**Input for this task**.
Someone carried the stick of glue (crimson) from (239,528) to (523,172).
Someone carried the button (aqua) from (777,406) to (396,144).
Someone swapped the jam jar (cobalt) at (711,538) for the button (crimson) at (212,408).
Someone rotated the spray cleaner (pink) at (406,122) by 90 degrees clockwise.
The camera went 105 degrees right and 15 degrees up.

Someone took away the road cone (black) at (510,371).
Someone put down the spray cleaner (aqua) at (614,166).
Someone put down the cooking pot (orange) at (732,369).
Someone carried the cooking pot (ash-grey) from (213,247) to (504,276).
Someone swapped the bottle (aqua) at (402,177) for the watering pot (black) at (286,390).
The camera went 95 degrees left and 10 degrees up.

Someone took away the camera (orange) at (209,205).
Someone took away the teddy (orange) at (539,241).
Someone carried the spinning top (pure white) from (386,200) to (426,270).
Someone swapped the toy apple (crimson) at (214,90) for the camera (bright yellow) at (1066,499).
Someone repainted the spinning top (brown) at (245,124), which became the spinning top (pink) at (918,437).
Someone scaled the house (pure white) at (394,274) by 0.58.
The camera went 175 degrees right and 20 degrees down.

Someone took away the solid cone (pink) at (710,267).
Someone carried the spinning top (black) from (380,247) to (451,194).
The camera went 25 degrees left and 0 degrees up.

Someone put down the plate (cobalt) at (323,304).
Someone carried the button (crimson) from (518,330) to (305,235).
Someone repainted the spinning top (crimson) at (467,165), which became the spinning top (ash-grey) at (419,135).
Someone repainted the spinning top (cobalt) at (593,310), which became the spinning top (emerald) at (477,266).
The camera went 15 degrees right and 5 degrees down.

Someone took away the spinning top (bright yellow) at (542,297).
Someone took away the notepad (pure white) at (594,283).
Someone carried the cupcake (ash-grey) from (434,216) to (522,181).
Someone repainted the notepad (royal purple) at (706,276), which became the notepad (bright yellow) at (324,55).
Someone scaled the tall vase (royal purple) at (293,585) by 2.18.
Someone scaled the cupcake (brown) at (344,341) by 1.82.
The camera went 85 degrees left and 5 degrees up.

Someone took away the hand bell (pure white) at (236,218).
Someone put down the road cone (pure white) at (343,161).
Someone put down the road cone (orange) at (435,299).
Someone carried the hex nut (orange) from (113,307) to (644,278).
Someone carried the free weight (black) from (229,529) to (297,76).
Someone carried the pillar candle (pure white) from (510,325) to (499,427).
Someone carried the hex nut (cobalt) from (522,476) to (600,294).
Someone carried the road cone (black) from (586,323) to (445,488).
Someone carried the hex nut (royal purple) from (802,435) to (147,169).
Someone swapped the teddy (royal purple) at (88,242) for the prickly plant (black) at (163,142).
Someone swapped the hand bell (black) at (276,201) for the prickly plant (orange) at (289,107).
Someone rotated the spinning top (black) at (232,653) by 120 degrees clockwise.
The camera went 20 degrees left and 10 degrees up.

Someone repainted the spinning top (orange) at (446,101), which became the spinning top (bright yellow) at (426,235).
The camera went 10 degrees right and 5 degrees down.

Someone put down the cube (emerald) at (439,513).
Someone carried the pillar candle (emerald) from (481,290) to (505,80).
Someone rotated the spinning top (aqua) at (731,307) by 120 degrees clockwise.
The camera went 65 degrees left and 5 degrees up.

**Exercise description**. Write out exactly the lines above from the line with "Someone carried the button (aqua)" through the line with "Someone rotated the spray", both of them included, and leave out all other lines.

**Exercise solution**.
Someone carried the button (aqua) from (777,406) to (396,144).
Someone swapped the jam jar (cobalt) at (711,538) for the button (crimson) at (212,408).
Someone rotated the spray cleaner (pink) at (406,122) by 90 degrees clockwise.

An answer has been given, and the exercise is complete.